BRIEF: Write out the following listing's lines from the one with "Someone scaled the" to the one with "Someone took away the tooth", exactly, with both included and no others.

RECORDS TO PROCESS:

↓↓↓

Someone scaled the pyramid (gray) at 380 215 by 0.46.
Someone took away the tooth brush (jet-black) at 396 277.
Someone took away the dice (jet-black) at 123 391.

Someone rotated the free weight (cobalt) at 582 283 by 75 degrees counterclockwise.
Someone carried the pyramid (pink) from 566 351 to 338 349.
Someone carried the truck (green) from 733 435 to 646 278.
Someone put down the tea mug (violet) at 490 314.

↑↑↑
↓↓↓

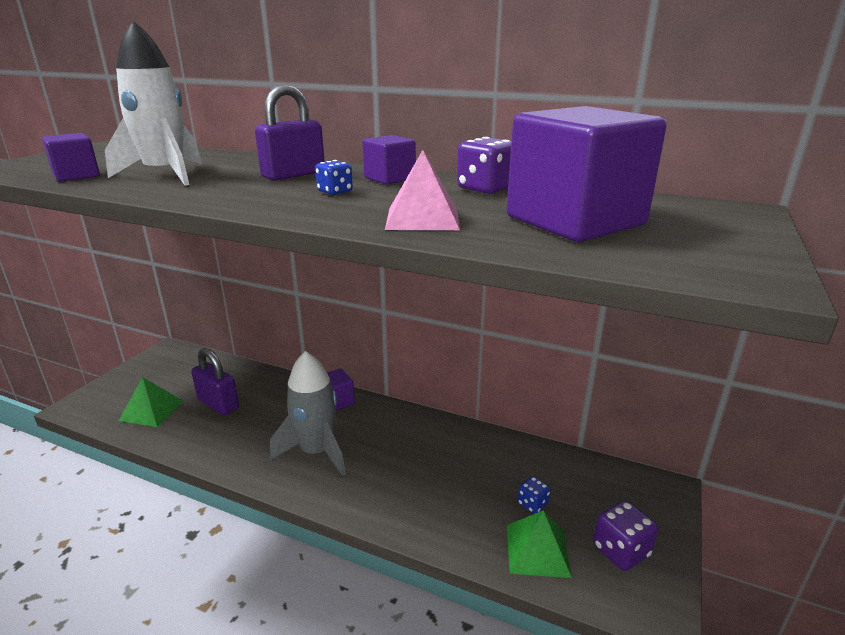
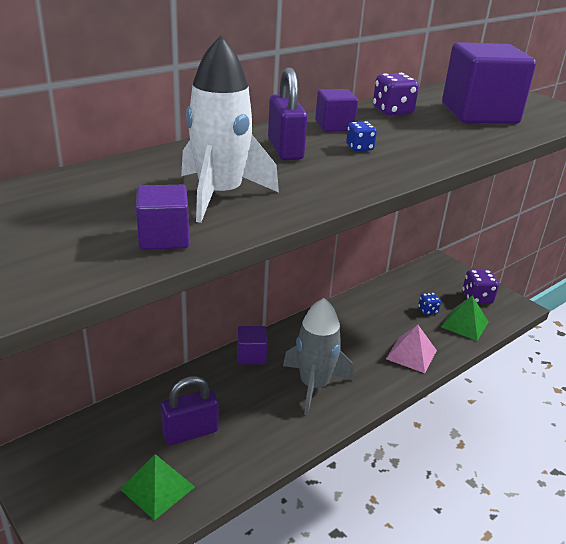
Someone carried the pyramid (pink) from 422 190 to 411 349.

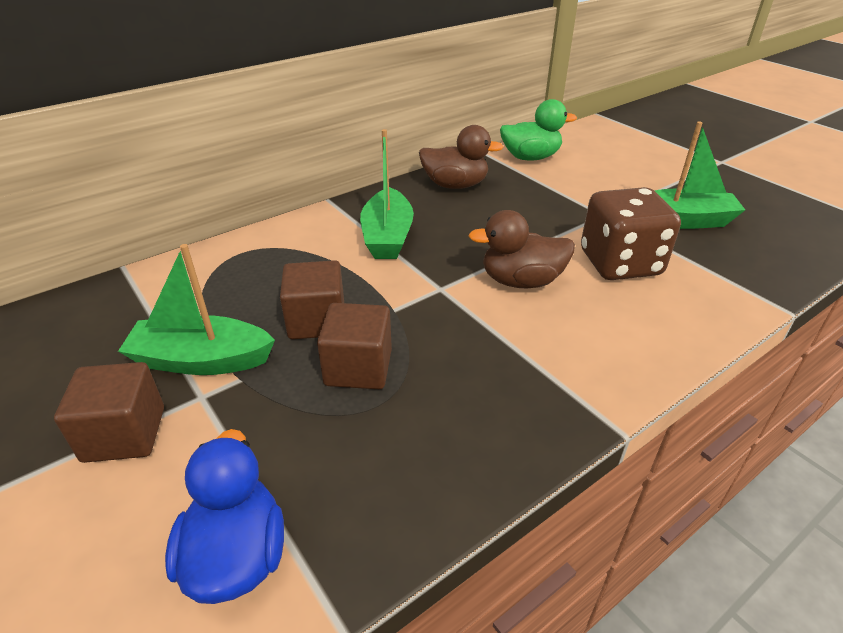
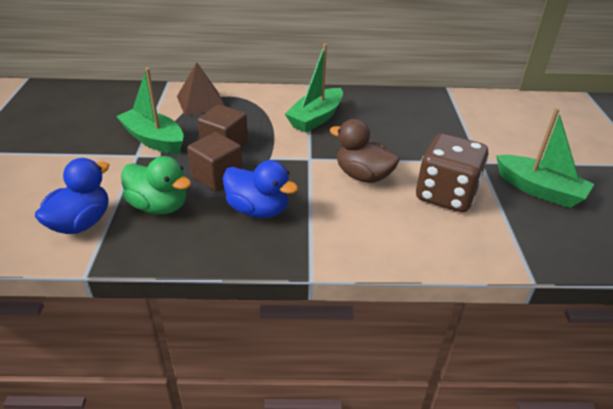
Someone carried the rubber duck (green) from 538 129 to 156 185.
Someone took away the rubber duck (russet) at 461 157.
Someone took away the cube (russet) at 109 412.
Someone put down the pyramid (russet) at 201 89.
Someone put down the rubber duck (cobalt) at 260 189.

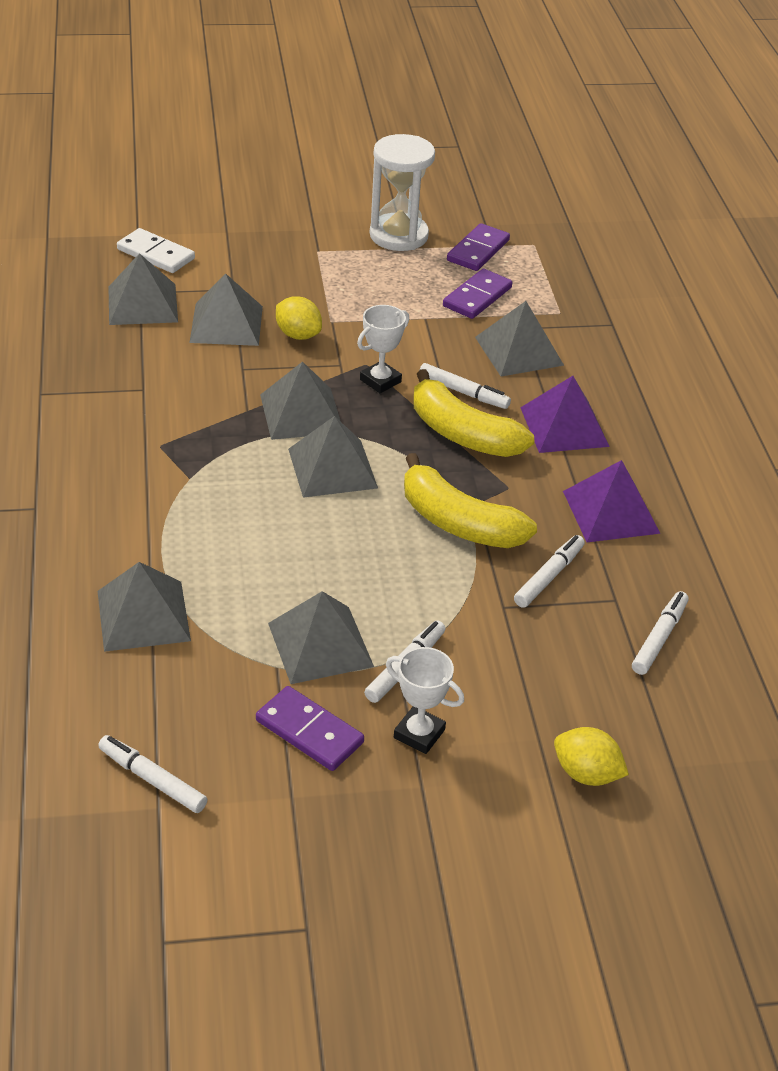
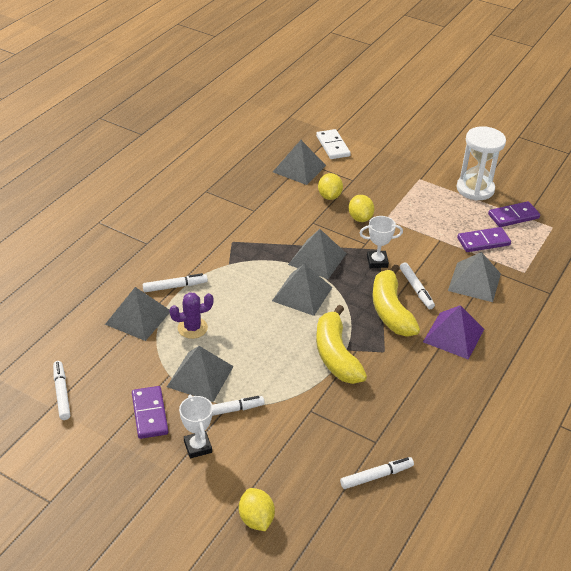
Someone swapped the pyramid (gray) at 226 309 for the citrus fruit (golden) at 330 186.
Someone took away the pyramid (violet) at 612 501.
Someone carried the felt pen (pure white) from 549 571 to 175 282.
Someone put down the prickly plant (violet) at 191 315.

↑↑↑

ANSWER SECTION:
Someone scaled the pyramid (gray) at 380 215 by 0.46.
Someone took away the tooth brush (jet-black) at 396 277.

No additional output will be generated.